[RECORDS SHOWN]
===

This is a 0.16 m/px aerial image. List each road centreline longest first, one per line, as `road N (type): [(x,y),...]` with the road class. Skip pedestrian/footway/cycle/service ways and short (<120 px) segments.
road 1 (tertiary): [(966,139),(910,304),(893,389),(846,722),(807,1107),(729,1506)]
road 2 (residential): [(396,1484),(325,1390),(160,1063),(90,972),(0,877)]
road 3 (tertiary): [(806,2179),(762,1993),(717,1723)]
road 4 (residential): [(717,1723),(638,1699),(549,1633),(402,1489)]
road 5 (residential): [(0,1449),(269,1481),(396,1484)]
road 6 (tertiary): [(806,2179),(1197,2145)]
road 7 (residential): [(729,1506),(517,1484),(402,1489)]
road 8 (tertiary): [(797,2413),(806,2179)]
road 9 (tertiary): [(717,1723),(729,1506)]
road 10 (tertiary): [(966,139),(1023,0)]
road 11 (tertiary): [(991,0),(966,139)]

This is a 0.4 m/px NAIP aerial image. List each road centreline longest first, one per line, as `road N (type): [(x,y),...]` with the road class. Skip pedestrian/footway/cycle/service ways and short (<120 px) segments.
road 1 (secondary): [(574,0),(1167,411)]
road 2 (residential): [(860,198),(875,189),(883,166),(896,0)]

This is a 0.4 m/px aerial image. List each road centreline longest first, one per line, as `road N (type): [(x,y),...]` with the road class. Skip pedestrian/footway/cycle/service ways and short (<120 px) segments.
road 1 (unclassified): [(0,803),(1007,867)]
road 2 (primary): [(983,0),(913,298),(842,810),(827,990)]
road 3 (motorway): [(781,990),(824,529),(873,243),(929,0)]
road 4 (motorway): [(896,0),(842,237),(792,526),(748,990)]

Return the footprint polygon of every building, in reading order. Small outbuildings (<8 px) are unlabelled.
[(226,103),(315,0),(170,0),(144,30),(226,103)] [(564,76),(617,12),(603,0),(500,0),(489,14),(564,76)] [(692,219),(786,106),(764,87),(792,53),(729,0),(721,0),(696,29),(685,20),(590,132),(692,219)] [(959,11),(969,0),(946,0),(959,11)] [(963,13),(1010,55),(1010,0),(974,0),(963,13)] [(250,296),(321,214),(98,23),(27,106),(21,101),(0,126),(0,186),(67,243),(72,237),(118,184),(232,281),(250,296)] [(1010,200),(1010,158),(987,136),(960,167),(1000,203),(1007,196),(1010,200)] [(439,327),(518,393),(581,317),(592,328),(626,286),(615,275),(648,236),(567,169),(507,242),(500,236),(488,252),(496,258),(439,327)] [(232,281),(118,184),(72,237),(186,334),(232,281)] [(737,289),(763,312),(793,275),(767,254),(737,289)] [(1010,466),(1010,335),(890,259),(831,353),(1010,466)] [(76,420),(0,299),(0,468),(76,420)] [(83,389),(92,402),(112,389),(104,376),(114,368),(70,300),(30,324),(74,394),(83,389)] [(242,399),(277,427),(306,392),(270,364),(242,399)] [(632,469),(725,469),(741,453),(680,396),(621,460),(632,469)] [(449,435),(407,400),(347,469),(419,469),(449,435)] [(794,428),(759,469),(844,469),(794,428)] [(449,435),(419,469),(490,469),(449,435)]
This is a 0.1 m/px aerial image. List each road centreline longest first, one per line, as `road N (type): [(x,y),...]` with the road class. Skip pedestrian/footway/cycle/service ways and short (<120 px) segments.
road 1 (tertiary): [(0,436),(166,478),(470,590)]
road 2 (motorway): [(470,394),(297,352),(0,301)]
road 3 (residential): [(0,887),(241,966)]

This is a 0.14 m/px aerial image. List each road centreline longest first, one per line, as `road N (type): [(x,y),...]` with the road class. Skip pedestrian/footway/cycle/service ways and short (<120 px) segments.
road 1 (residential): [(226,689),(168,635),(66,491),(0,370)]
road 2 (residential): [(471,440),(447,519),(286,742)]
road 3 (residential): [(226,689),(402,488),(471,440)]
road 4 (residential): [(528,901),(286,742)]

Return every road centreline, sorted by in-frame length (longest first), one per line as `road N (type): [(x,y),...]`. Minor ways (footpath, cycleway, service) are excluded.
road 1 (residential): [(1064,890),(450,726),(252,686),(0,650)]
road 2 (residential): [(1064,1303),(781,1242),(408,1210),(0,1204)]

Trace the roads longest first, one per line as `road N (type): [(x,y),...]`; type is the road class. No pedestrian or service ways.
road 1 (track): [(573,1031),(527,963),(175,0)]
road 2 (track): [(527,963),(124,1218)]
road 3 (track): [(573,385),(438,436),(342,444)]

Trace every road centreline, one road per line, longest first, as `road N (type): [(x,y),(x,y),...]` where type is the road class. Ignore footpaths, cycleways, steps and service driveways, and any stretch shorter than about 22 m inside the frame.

===

Without changing a single word, reproduce the entries above.

This is a 0.16 m/px aerial image. List each road centreline longest first, one per line, as `road N (type): [(x,y),...]` with the road class. Skip pedestrian/footway/cycle/service ways and short (<120 px) segments.
road 1 (tertiary): [(966,139),(910,304),(893,389),(846,722),(807,1107),(729,1506)]
road 2 (residential): [(396,1484),(325,1390),(160,1063),(90,972),(0,877)]
road 3 (tertiary): [(806,2179),(762,1993),(717,1723)]
road 4 (residential): [(717,1723),(638,1699),(549,1633),(402,1489)]
road 5 (residential): [(0,1449),(269,1481),(396,1484)]
road 6 (tertiary): [(806,2179),(1197,2145)]
road 7 (residential): [(729,1506),(517,1484),(402,1489)]
road 8 (tertiary): [(797,2413),(806,2179)]
road 9 (tertiary): [(717,1723),(729,1506)]
road 10 (tertiary): [(966,139),(1023,0)]
road 11 (tertiary): [(991,0),(966,139)]

This is a 0.4 m/px NAIP aerial image. List each road centreline longest first, one per line, as `road N (type): [(x,y),...]` with the road class. Skip pedestrian/footway/cycle/service ways and short (<120 px) segments.
road 1 (secondary): [(574,0),(1167,411)]
road 2 (residential): [(860,198),(875,189),(883,166),(896,0)]

This is a 0.4 m/px aerial image. List each road centreline longest first, one per line, as `road N (type): [(x,y),...]` with the road class. Skip pedestrian/footway/cycle/service ways and short (<120 px) segments.
road 1 (unclassified): [(0,803),(1007,867)]
road 2 (primary): [(983,0),(913,298),(842,810),(827,990)]
road 3 (motorway): [(781,990),(824,529),(873,243),(929,0)]
road 4 (motorway): [(896,0),(842,237),(792,526),(748,990)]

Return the footprint polygon of every building, in reading order. Small outbuildings (<8 px) are unlabelled.
[(226,103),(315,0),(170,0),(144,30),(226,103)] [(564,76),(617,12),(603,0),(500,0),(489,14),(564,76)] [(692,219),(786,106),(764,87),(792,53),(729,0),(721,0),(696,29),(685,20),(590,132),(692,219)] [(959,11),(969,0),(946,0),(959,11)] [(963,13),(1010,55),(1010,0),(974,0),(963,13)] [(250,296),(321,214),(98,23),(27,106),(21,101),(0,126),(0,186),(67,243),(72,237),(118,184),(232,281),(250,296)] [(1010,200),(1010,158),(987,136),(960,167),(1000,203),(1007,196),(1010,200)] [(439,327),(518,393),(581,317),(592,328),(626,286),(615,275),(648,236),(567,169),(507,242),(500,236),(488,252),(496,258),(439,327)] [(232,281),(118,184),(72,237),(186,334),(232,281)] [(737,289),(763,312),(793,275),(767,254),(737,289)] [(1010,466),(1010,335),(890,259),(831,353),(1010,466)] [(76,420),(0,299),(0,468),(76,420)] [(83,389),(92,402),(112,389),(104,376),(114,368),(70,300),(30,324),(74,394),(83,389)] [(242,399),(277,427),(306,392),(270,364),(242,399)] [(632,469),(725,469),(741,453),(680,396),(621,460),(632,469)] [(449,435),(407,400),(347,469),(419,469),(449,435)] [(794,428),(759,469),(844,469),(794,428)] [(449,435),(419,469),(490,469),(449,435)]
This is a 0.1 m/px aerial image. List each road centreline longest first, one per line, as `road N (type): [(x,y),...]` with the road class. Skip pedestrian/footway/cycle/service ways and short (<120 px) segments.
road 1 (tertiary): [(0,436),(166,478),(470,590)]
road 2 (motorway): [(470,394),(297,352),(0,301)]
road 3 (residential): [(0,887),(241,966)]

This is a 0.14 m/px aerial image. List each road centreline longest first, one per line, as `road N (type): [(x,y),...]` with the road class. Skip pedestrian/footway/cycle/service ways and short (<120 px) segments.
road 1 (residential): [(226,689),(168,635),(66,491),(0,370)]
road 2 (residential): [(471,440),(447,519),(286,742)]
road 3 (residential): [(226,689),(402,488),(471,440)]
road 4 (residential): [(528,901),(286,742)]

Return every road centreline, sorted by in-frame length (longest first), one per line as `road N (type): [(x,y),...]`. Minor ways (footpath, cycleway, service) are excluded.
road 1 (residential): [(1064,890),(450,726),(252,686),(0,650)]
road 2 (residential): [(1064,1303),(781,1242),(408,1210),(0,1204)]

Trace the roads longest first, one per line as `road N (type): [(x,y),...]`; type is the road class. No pedestrian or service ways.
road 1 (track): [(573,1031),(527,963),(175,0)]
road 2 (track): [(527,963),(124,1218)]
road 3 (track): [(573,385),(438,436),(342,444)]

Trace every road centreline, one road per line, longest first, as `road N (type): [(x,y),(x,y),...]` where type is the road class. Ignore footpaths, cycleways, steps and service driveways, and any stretch shorter than about 22 m inside the frame.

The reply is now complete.